Work required:
Please tally the lines of the records that contain "green" and send back only the total.
━━━ Records supplied ━━━
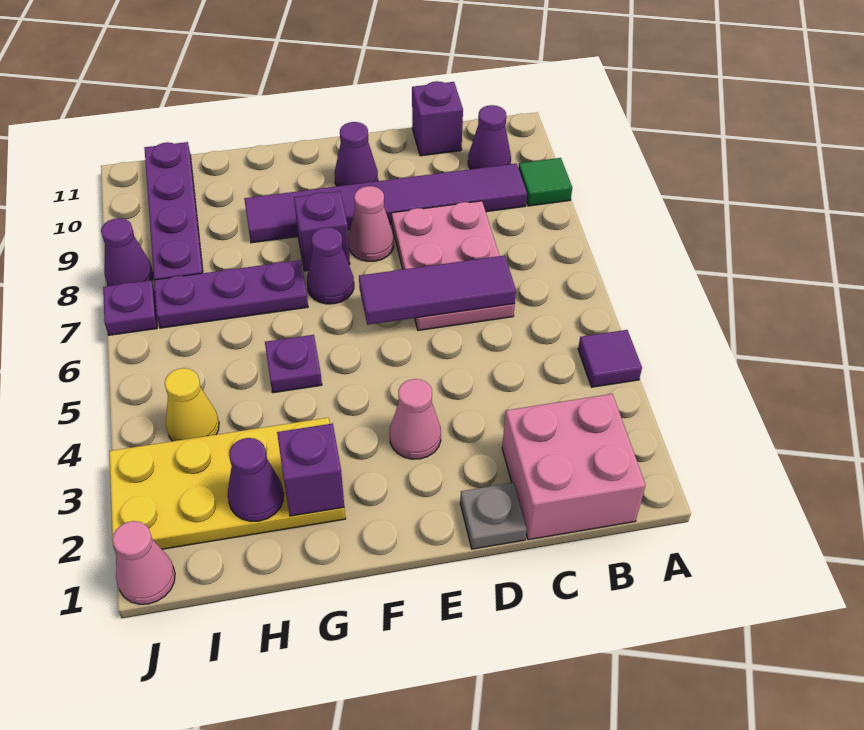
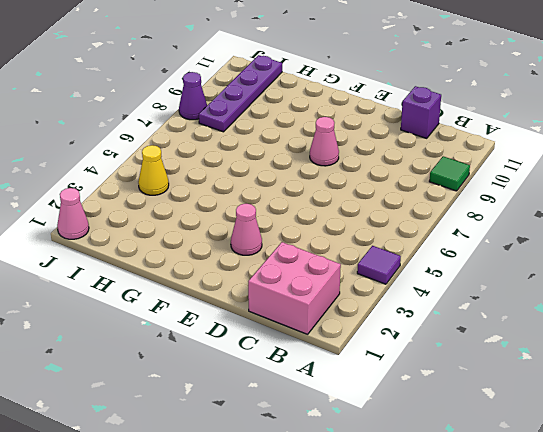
none -> purple tile B9:G9 level 1
none -> purple cone B10 level 1
none -> pink plate C6:D8 level 1

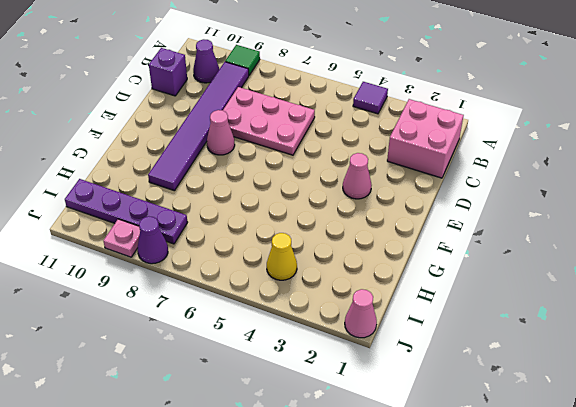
pink plate J9 level 1 -> none
none -> grey plate D1 level 1
none -> purple cone E10 level 1
none -> purple cone F7 level 1

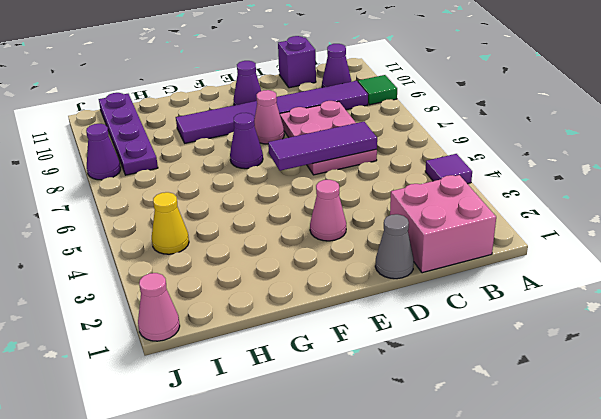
grey cone D1 level 1 -> grey plate D1 level 1
none -> purple brick F8 level 1
none -> yellow plate G2:J3 level 1
none -> purple plate G5 level 1

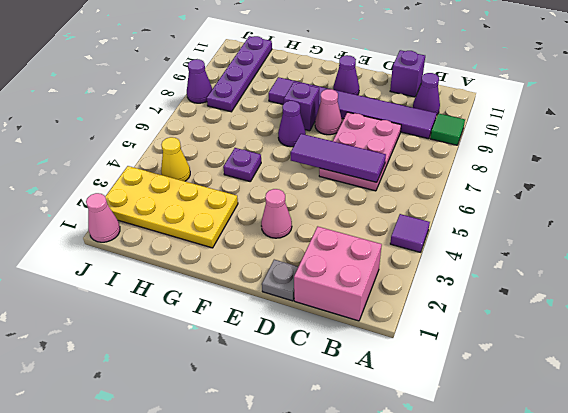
none -> purple plate G7:I7 level 1
none -> purple plate J7 level 1
none -> purple brick G2 level 2

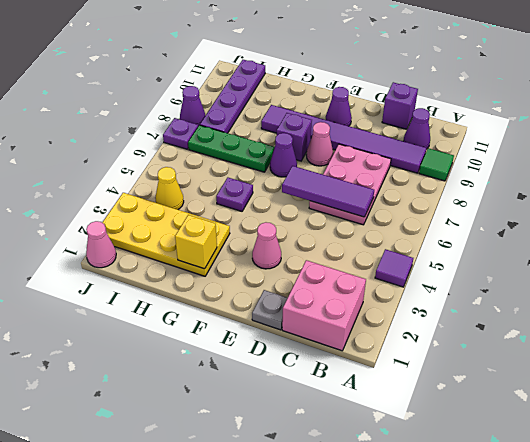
yellow brick G2 level 2 -> purple brick G2 level 2
green plate G7:I7 level 1 -> purple plate G7:I7 level 1
none -> purple cone H2 level 2

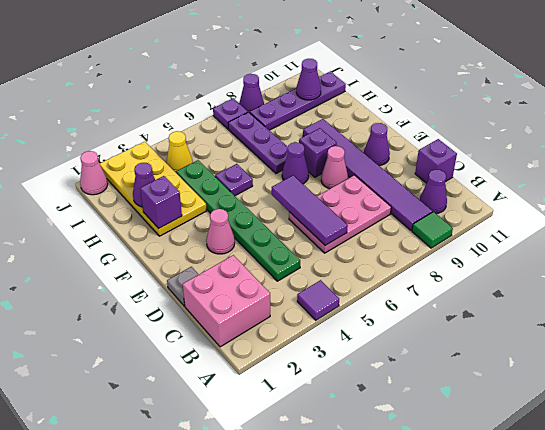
green plate C4:H4 level 1 -> none
purple cone I10 level 2 -> none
━━━
Your response:
2